THE EXERCISE — Rewrite the data below, switching every "Identify the location of" to "Find the position of" and keeping everything else the same.

Records from a dataset —
══════════════════════════════
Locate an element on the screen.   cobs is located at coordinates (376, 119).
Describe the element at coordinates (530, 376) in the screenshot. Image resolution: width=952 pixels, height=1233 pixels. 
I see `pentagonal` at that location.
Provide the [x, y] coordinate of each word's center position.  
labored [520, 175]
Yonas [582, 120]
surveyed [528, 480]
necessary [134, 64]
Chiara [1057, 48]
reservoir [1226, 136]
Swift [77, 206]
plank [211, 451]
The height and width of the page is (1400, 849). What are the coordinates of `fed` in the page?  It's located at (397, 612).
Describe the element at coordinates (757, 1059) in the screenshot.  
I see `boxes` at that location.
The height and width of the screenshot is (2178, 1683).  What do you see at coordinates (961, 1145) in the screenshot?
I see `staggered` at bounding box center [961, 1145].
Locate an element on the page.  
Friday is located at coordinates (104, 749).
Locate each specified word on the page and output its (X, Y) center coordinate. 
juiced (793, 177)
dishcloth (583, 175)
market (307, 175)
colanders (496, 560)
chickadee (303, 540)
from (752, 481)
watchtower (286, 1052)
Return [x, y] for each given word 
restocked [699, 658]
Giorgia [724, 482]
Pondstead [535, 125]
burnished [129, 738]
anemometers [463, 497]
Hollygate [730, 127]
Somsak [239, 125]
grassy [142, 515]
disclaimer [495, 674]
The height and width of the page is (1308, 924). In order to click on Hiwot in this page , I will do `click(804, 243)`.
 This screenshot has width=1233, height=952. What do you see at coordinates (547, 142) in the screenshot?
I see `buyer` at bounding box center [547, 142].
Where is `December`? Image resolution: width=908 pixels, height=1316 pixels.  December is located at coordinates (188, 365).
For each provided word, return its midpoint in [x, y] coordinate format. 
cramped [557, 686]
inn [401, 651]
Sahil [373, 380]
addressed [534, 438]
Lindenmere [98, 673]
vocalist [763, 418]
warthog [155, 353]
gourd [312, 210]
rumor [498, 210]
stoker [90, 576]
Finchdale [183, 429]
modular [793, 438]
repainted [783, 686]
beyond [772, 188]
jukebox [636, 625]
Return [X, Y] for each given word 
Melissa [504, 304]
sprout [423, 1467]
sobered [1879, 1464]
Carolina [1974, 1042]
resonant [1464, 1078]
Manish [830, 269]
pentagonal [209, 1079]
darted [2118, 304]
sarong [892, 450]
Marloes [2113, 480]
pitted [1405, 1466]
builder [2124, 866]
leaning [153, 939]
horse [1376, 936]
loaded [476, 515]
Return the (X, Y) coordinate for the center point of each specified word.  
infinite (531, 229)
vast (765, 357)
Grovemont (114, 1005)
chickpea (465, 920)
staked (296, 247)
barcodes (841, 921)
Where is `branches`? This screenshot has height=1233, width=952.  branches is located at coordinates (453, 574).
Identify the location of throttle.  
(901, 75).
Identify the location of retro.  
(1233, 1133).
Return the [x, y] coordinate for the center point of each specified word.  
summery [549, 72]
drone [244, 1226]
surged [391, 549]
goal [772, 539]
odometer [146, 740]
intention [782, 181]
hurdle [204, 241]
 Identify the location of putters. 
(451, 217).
══════════════════════════════
TASK ANSWER —
Locate an element on the screen.   cobs is located at coordinates (376, 119).
Describe the element at coordinates (530, 376) in the screenshot. Image resolution: width=952 pixels, height=1233 pixels. 
I see `pentagonal` at that location.
Provide the [x, y] coordinate of each word's center position.  
labored [520, 175]
Yonas [582, 120]
surveyed [528, 480]
necessary [134, 64]
Chiara [1057, 48]
reservoir [1226, 136]
Swift [77, 206]
plank [211, 451]
The height and width of the page is (1400, 849). What are the coordinates of `fed` in the page?  It's located at (397, 612).
Describe the element at coordinates (757, 1059) in the screenshot.  
I see `boxes` at that location.
The height and width of the screenshot is (2178, 1683).  What do you see at coordinates (961, 1145) in the screenshot?
I see `staggered` at bounding box center [961, 1145].
Locate an element on the page.  
Friday is located at coordinates (104, 749).
Locate each specified word on the page and output its (X, Y) center coordinate. 
juiced (793, 177)
dishcloth (583, 175)
market (307, 175)
colanders (496, 560)
chickadee (303, 540)
from (752, 481)
watchtower (286, 1052)
Return [x, y] for each given word 
restocked [699, 658]
Giorgia [724, 482]
Pondstead [535, 125]
burnished [129, 738]
anemometers [463, 497]
Hollygate [730, 127]
Somsak [239, 125]
grassy [142, 515]
disclaimer [495, 674]
The height and width of the page is (1308, 924). In order to click on Hiwot in this page , I will do `click(804, 243)`.
 This screenshot has width=1233, height=952. What do you see at coordinates (547, 142) in the screenshot?
I see `buyer` at bounding box center [547, 142].
Where is `December`? Image resolution: width=908 pixels, height=1316 pixels.  December is located at coordinates (188, 365).
For each provided word, return its midpoint in [x, y] coordinate format. 
cramped [557, 686]
inn [401, 651]
Sahil [373, 380]
addressed [534, 438]
Lindenmere [98, 673]
vocalist [763, 418]
warthog [155, 353]
gourd [312, 210]
rumor [498, 210]
stoker [90, 576]
Finchdale [183, 429]
modular [793, 438]
repainted [783, 686]
beyond [772, 188]
jukebox [636, 625]
Return [X, Y] for each given word 
Melissa [504, 304]
sprout [423, 1467]
sobered [1879, 1464]
Carolina [1974, 1042]
resonant [1464, 1078]
Manish [830, 269]
pentagonal [209, 1079]
darted [2118, 304]
sarong [892, 450]
Marloes [2113, 480]
pitted [1405, 1466]
builder [2124, 866]
leaning [153, 939]
horse [1376, 936]
loaded [476, 515]
Return the (X, Y) coordinate for the center point of each specified word.  
infinite (531, 229)
vast (765, 357)
Grovemont (114, 1005)
chickpea (465, 920)
staked (296, 247)
barcodes (841, 921)
Where is `branches`? This screenshot has height=1233, width=952.  branches is located at coordinates (453, 574).
Find the position of throttle.  
(901, 75).
Find the position of retro.  
(1233, 1133).
Return the [x, y] coordinate for the center point of each specified word.  
summery [549, 72]
drone [244, 1226]
surged [391, 549]
goal [772, 539]
odometer [146, 740]
intention [782, 181]
hurdle [204, 241]
 Find the position of putters. 
(451, 217).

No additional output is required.